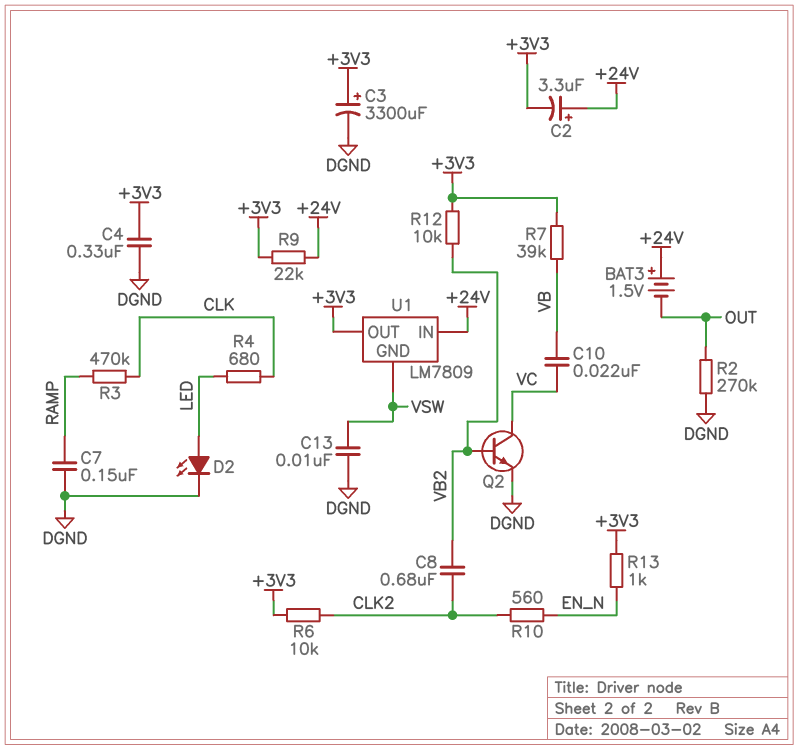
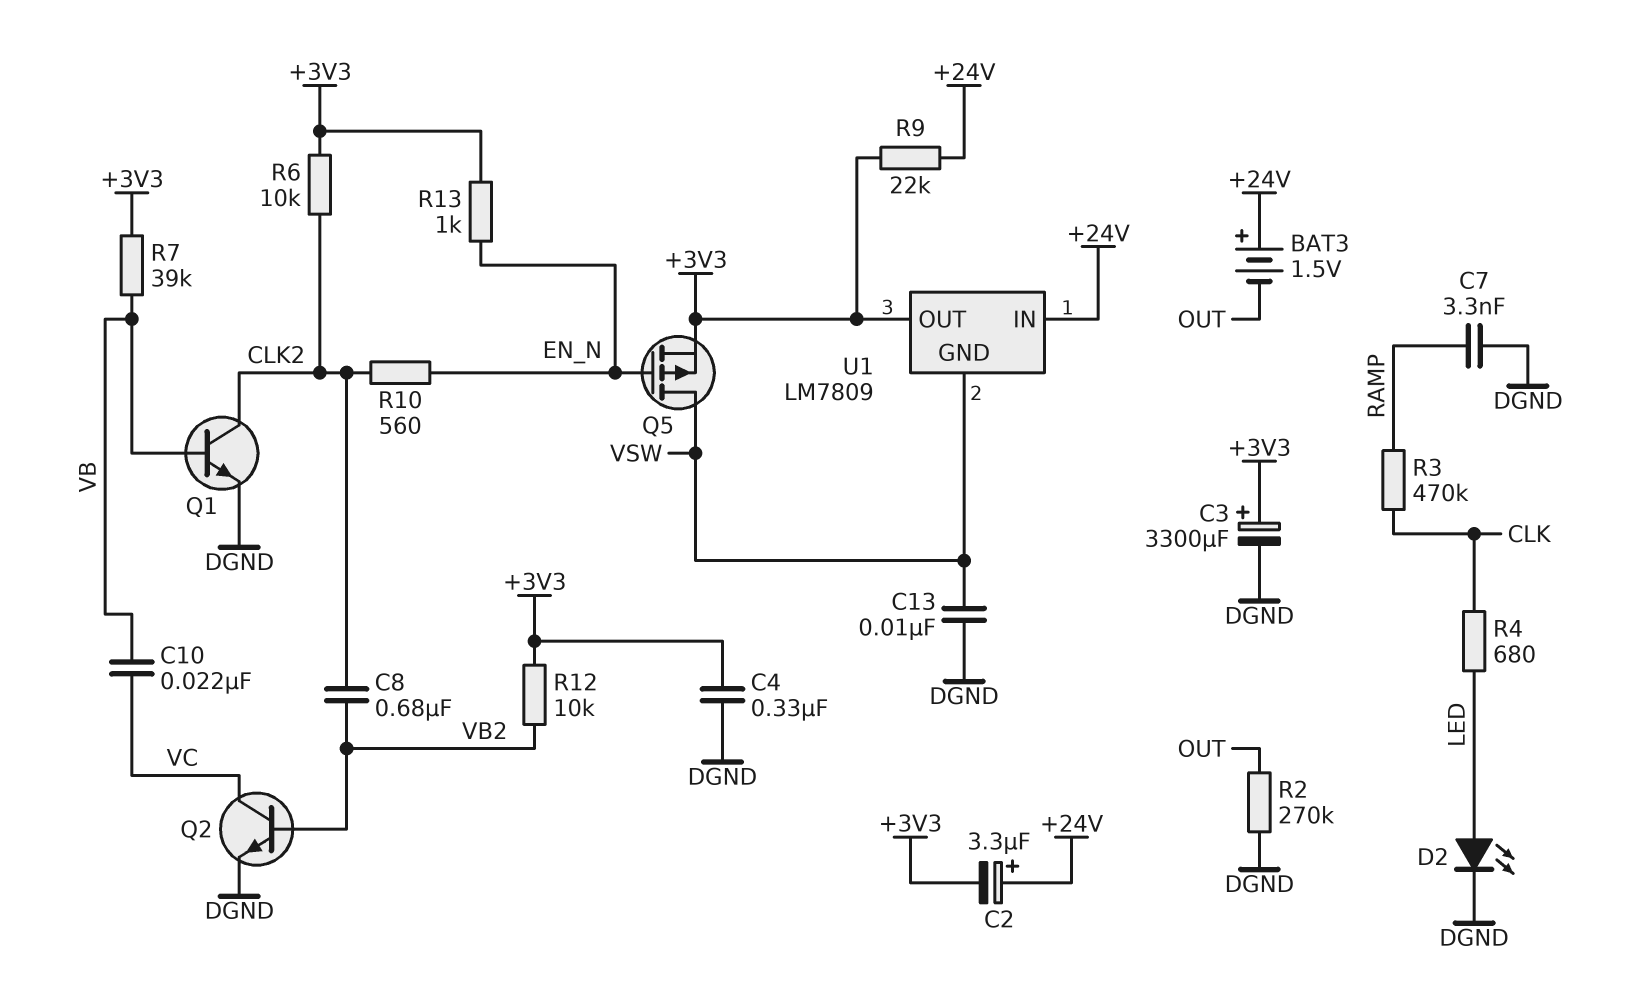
C7: 150nF (DGND, RAMP) -> 3.3nF (DGND, RAMP)
Q1: none -> NPN (B VB, C CLK2, E DGND)
Q5: none -> PMOS (G EN_N, D VSW, S +3V3)

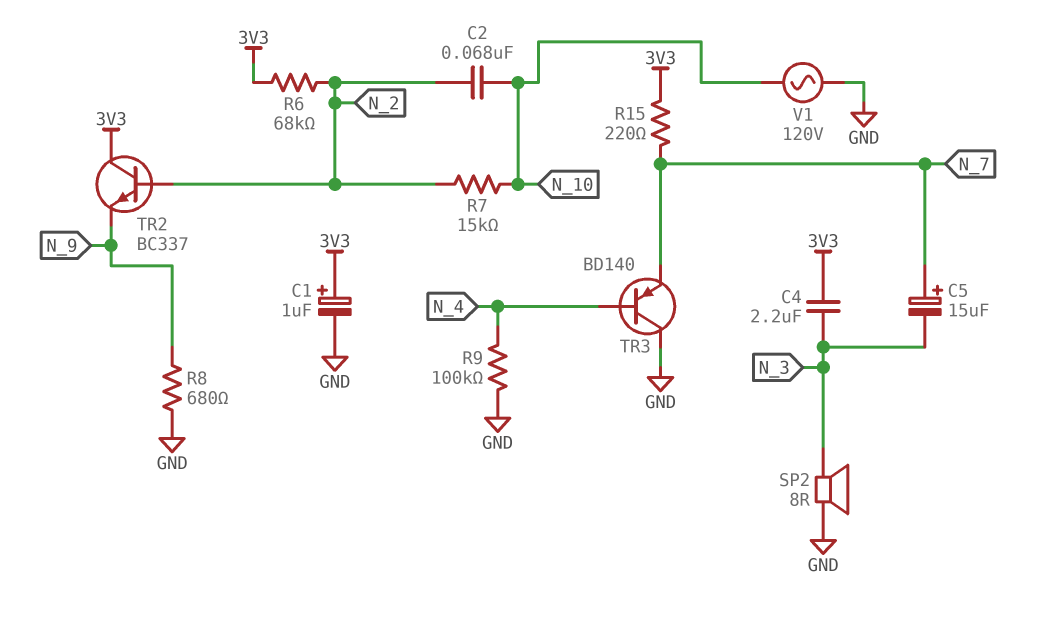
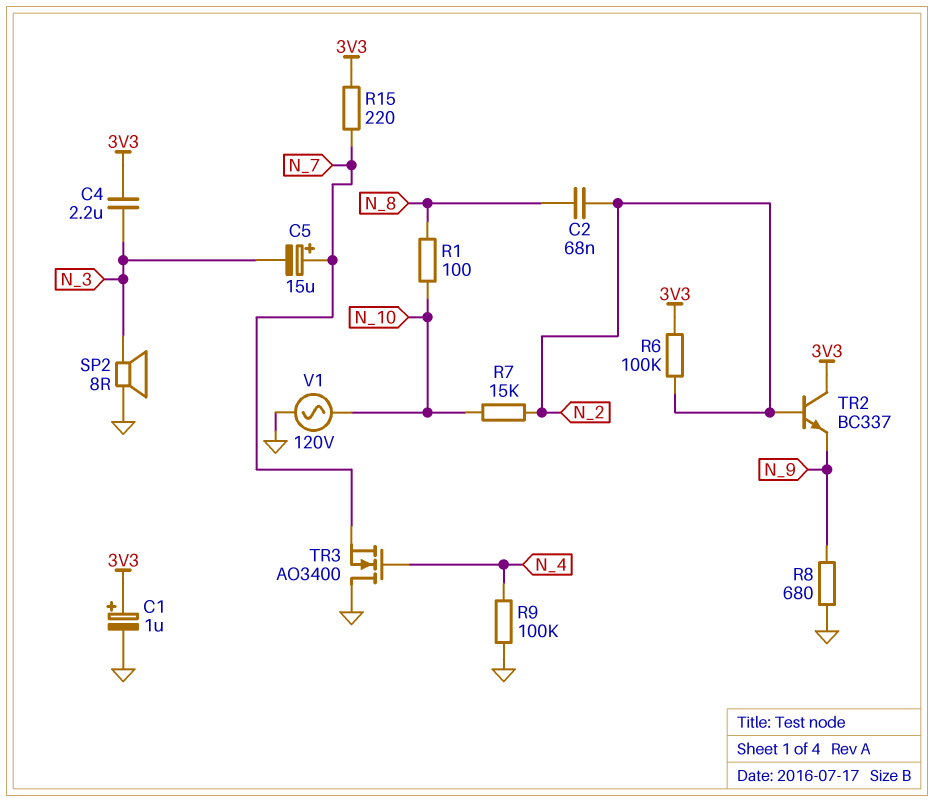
C2: 68nF (N_2, N_10) -> 68nF (N_2, N_8)
R1: none -> 100 (N_8, N_10)
R6: 68k (3V3, N_2) -> 100k (3V3, N_2)
TR3: PNP BD140 (B N_4, C GND, E N_7) -> NMOS AO3400 (G N_4, D GND, S N_7)

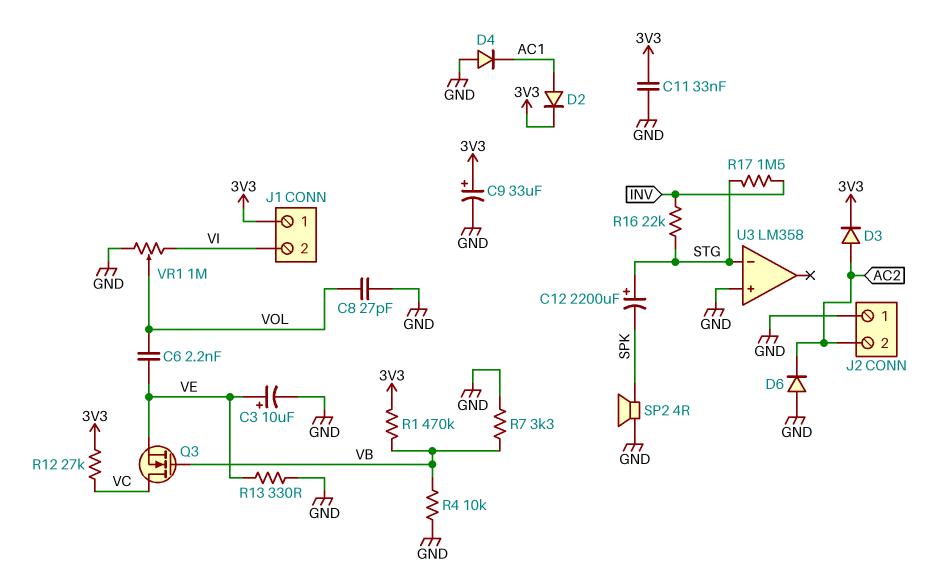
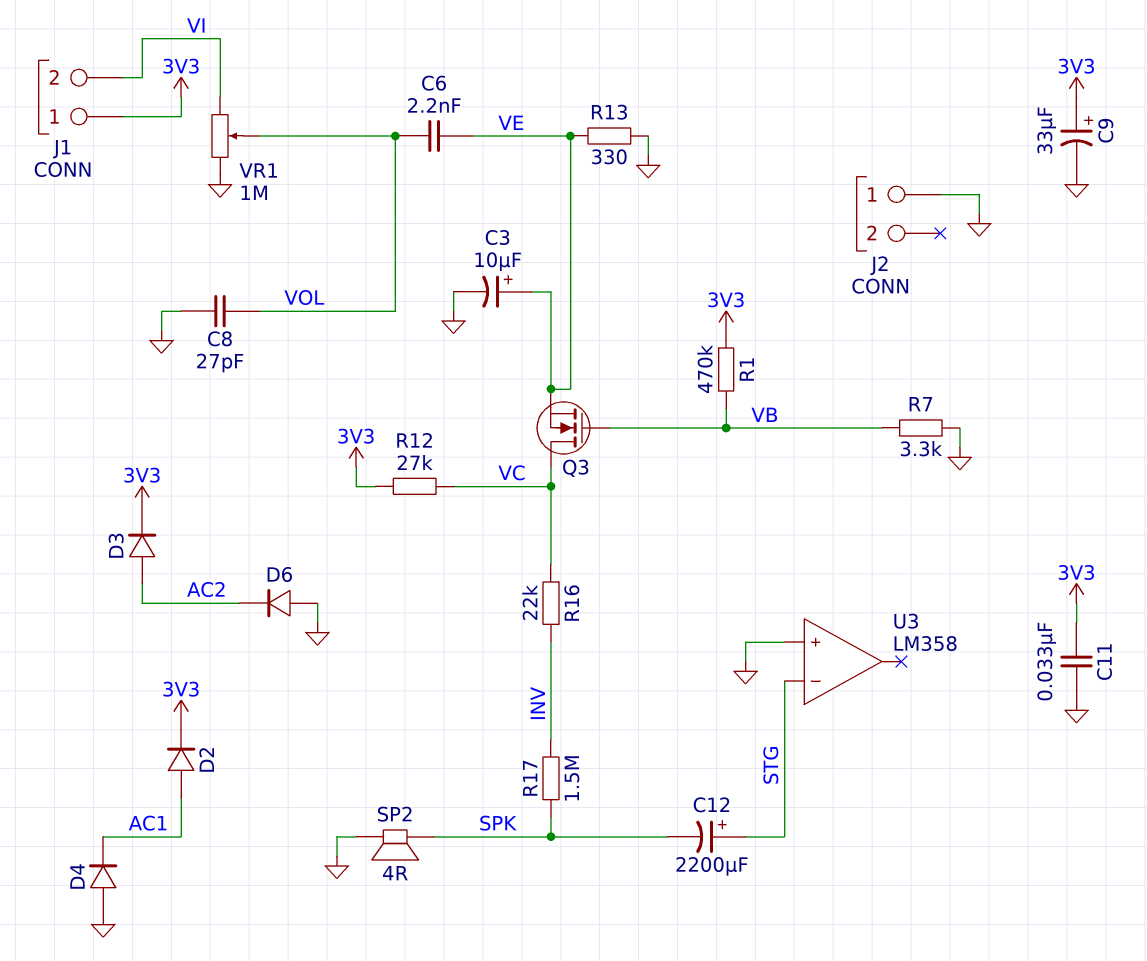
J2 pin 2: AC2 -> none
R4: 10k (GND, VB) -> none
R16: 22k (INV, STG) -> 22k (INV, VC)
R17: 1.5M (INV, STG) -> 1.5M (INV, SPK)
⁂
WORK INSTRUCTIONS
If a line in the records above has the word "DGND", copy it.

FINISHED TASK
C7: 150nF (DGND, RAMP) -> 3.3nF (DGND, RAMP)
Q1: none -> NPN (B VB, C CLK2, E DGND)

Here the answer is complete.